> [Exercise prompt] Copy out all of the records, exactly as they appear.

> [Task inputs]
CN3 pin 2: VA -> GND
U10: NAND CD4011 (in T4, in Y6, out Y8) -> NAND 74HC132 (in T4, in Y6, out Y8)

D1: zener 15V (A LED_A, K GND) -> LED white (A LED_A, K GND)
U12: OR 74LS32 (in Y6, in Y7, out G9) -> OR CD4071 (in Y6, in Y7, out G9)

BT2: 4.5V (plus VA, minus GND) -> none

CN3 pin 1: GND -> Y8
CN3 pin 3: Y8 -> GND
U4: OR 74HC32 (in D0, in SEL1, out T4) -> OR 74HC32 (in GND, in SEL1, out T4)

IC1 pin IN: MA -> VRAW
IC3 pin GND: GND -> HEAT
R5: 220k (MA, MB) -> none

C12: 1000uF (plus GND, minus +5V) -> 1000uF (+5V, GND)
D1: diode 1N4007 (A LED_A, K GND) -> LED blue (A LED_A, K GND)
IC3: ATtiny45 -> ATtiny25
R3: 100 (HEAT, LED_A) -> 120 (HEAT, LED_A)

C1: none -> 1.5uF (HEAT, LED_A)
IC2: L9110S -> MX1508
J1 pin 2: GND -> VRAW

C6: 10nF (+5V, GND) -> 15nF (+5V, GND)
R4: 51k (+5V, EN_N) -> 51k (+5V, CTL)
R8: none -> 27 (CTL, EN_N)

> [Output of the exercise]
CN3 pin 2: VA -> GND
U10: NAND CD4011 (in T4, in Y6, out Y8) -> NAND 74HC132 (in T4, in Y6, out Y8)

D1: zener 15V (A LED_A, K GND) -> LED white (A LED_A, K GND)
U12: OR 74LS32 (in Y6, in Y7, out G9) -> OR CD4071 (in Y6, in Y7, out G9)

BT2: 4.5V (plus VA, minus GND) -> none

CN3 pin 1: GND -> Y8
CN3 pin 3: Y8 -> GND
U4: OR 74HC32 (in D0, in SEL1, out T4) -> OR 74HC32 (in GND, in SEL1, out T4)

IC1 pin IN: MA -> VRAW
IC3 pin GND: GND -> HEAT
R5: 220k (MA, MB) -> none

C12: 1000uF (plus GND, minus +5V) -> 1000uF (+5V, GND)
D1: diode 1N4007 (A LED_A, K GND) -> LED blue (A LED_A, K GND)
IC3: ATtiny45 -> ATtiny25
R3: 100 (HEAT, LED_A) -> 120 (HEAT, LED_A)

C1: none -> 1.5uF (HEAT, LED_A)
IC2: L9110S -> MX1508
J1 pin 2: GND -> VRAW

C6: 10nF (+5V, GND) -> 15nF (+5V, GND)
R4: 51k (+5V, EN_N) -> 51k (+5V, CTL)
R8: none -> 27 (CTL, EN_N)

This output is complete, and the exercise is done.